# [Goal]
Convert the entries from the line containing "The point (590, 262) is behind." through the line containing "This screenshot has width=921, height=640." into a Markdown table with the columns "Number" and "Line", omitting blank lines.

-- start Record set --

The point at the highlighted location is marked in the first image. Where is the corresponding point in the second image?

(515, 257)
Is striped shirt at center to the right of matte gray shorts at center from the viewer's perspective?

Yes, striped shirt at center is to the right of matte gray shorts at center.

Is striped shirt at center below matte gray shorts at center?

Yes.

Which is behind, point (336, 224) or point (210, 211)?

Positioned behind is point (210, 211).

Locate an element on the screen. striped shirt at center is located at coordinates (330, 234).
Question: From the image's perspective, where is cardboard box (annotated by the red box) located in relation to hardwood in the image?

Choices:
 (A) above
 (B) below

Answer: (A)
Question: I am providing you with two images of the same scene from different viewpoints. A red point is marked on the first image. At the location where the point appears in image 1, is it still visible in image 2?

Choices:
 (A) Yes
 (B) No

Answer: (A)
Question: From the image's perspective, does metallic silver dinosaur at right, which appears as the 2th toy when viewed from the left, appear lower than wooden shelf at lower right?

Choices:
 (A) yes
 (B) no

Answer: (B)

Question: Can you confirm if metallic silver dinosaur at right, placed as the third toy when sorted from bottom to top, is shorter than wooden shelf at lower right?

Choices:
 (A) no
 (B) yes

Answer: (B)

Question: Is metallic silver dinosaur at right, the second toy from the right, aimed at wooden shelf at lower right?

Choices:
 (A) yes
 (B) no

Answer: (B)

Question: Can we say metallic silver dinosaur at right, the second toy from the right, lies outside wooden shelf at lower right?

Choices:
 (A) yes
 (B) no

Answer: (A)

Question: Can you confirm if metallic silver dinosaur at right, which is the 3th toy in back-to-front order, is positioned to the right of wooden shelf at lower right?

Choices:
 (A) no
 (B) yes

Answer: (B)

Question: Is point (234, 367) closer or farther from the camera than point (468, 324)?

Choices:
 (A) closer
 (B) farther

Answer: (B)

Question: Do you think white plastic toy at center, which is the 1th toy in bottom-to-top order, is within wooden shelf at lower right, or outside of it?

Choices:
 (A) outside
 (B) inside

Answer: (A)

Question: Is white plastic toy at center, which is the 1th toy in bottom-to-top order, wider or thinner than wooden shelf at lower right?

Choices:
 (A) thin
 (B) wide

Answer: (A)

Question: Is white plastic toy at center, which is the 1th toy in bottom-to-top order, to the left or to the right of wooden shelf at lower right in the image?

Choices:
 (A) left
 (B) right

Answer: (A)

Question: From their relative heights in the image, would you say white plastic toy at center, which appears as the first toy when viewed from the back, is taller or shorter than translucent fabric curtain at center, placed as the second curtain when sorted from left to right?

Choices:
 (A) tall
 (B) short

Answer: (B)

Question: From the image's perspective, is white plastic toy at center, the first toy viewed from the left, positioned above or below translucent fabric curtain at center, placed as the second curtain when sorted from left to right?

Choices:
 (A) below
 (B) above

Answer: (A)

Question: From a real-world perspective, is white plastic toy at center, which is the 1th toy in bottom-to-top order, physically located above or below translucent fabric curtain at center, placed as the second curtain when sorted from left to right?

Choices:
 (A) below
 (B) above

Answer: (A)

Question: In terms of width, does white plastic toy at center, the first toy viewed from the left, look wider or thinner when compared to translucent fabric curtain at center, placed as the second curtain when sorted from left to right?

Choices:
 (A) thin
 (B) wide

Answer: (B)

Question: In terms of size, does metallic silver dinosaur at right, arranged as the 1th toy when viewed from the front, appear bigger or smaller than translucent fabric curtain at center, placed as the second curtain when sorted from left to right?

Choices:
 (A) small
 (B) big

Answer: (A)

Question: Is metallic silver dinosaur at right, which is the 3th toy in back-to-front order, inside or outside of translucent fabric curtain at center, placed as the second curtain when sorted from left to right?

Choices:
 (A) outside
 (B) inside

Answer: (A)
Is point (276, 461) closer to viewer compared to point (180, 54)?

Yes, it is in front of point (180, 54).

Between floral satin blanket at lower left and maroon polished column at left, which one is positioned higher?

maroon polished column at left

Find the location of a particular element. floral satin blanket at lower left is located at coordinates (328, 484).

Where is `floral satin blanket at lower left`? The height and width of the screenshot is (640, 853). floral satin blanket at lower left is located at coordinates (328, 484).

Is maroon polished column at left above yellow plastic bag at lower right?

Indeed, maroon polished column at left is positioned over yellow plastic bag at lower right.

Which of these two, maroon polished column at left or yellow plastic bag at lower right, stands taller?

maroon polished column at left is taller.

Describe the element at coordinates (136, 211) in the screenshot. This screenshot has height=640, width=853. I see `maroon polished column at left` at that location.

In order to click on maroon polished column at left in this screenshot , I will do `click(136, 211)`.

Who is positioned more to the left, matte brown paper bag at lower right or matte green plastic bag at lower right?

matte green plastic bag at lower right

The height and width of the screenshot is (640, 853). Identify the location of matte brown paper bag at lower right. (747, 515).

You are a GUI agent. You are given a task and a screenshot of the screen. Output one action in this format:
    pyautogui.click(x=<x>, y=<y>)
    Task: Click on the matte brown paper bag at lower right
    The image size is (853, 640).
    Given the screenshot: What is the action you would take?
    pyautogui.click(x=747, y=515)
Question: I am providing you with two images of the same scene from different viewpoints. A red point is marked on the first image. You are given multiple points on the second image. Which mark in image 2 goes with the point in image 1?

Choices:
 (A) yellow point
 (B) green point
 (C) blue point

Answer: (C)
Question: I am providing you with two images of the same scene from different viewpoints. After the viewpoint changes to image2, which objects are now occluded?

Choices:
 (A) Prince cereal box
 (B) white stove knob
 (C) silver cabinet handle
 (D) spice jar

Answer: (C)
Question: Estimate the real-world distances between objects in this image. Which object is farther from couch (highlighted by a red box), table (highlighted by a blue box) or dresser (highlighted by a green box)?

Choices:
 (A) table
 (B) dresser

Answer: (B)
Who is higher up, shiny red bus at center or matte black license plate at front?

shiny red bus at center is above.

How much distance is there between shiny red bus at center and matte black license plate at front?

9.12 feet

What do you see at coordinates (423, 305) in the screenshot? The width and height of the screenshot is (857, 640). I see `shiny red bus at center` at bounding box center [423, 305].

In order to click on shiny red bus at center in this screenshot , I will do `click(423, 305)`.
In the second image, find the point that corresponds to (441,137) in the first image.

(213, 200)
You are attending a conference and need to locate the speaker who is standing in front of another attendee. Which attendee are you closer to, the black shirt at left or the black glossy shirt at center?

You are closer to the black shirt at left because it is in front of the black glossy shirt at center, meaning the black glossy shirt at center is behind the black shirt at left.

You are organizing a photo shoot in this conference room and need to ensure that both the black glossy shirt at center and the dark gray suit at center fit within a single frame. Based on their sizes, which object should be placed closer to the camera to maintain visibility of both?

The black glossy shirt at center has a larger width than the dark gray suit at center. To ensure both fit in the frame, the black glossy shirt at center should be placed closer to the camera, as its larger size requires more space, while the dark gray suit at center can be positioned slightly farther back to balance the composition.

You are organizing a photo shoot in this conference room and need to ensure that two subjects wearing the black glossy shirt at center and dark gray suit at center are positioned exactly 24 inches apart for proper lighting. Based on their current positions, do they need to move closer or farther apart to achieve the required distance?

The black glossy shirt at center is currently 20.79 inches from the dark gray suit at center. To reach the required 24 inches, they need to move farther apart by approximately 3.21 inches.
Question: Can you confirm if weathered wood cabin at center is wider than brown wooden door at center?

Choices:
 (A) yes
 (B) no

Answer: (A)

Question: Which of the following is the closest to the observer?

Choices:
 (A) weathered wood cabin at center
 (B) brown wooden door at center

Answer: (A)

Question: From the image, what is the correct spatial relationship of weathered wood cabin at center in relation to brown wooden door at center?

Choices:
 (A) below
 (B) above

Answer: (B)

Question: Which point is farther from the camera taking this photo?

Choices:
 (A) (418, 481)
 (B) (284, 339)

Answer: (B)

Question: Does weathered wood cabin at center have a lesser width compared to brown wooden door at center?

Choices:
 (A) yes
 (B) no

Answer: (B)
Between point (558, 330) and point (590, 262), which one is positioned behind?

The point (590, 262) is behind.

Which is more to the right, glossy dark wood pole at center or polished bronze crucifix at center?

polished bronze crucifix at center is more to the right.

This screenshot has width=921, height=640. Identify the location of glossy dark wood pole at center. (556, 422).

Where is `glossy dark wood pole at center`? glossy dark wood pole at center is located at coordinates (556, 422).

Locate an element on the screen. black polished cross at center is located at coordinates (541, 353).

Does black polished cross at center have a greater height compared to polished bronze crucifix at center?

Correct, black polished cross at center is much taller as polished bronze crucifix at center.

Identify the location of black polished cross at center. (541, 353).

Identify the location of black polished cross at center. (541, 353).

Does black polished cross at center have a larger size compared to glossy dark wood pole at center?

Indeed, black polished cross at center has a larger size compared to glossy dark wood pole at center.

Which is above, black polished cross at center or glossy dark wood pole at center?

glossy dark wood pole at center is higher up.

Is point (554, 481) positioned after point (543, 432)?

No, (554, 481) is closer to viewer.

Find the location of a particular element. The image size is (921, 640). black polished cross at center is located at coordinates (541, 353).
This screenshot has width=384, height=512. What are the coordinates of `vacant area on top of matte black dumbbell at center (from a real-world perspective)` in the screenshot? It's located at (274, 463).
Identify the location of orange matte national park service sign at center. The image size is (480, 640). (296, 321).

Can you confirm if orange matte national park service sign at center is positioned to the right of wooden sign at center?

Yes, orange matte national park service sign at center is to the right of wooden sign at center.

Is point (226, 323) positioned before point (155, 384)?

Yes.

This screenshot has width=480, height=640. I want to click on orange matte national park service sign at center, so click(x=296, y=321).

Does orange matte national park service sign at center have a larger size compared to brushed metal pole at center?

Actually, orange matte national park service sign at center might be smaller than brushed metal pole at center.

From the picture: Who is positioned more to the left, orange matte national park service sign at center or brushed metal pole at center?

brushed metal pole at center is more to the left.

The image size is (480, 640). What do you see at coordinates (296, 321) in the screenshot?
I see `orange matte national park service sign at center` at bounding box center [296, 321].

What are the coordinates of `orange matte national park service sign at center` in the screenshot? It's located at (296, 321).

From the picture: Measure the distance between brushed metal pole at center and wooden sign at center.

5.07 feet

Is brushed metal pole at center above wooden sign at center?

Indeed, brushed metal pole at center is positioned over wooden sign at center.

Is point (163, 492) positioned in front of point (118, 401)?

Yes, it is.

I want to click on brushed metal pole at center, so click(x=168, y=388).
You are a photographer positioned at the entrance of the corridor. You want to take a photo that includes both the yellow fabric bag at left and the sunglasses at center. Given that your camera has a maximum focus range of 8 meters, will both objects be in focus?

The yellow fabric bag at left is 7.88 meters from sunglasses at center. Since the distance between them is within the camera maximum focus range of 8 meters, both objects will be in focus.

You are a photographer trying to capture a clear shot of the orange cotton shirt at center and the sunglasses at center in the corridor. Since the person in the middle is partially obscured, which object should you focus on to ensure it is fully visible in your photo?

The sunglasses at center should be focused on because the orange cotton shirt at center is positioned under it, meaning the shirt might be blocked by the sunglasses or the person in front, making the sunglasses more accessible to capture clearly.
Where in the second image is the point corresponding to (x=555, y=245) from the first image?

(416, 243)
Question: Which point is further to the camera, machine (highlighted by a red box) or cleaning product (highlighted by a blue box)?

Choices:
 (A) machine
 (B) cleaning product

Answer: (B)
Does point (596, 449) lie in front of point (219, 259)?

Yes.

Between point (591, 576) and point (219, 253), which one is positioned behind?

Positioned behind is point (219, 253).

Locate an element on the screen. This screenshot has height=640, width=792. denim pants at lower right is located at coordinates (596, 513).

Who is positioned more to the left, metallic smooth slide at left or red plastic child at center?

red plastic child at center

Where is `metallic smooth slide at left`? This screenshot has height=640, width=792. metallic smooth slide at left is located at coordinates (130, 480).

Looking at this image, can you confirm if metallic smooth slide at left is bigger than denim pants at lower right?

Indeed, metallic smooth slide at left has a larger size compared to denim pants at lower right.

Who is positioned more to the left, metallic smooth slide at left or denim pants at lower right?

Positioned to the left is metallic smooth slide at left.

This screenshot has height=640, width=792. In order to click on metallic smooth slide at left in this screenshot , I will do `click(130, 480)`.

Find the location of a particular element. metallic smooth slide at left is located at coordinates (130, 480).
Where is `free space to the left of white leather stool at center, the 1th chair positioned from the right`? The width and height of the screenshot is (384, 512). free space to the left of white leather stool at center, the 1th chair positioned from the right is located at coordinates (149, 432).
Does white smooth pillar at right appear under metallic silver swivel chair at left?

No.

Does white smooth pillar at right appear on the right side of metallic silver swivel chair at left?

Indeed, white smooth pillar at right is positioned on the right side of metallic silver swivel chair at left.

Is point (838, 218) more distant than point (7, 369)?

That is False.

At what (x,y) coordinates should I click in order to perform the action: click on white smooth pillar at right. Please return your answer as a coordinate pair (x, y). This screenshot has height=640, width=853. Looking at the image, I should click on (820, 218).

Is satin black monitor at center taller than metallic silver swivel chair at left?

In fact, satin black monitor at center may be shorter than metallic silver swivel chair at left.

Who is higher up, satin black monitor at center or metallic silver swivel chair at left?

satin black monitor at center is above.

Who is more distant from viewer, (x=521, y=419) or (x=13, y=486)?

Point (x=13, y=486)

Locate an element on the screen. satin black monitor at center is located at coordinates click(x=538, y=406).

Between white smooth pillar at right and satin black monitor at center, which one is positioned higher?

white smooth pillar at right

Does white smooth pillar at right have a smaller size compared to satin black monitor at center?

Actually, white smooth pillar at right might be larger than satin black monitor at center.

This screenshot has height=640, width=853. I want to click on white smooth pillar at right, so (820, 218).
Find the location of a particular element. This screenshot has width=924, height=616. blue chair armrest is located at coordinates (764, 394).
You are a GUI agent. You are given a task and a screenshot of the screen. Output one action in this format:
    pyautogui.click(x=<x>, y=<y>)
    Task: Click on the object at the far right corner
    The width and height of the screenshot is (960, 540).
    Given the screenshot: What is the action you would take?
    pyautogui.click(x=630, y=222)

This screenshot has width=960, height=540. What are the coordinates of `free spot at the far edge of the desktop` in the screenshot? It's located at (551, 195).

-- end Record set --

# [Solution]
| Number | Line |
|---|---|
| 1 | The point (590, 262) is behind. |
| 2 | Which is more to the right, glossy dark wood pole at center or polished bronze crucifix at center? |
| 3 | polished bronze crucifix at center is more to the right. |
| 4 | This screenshot has width=921, height=640. Identify the location of glossy dark wood pole at center. (556, 422). |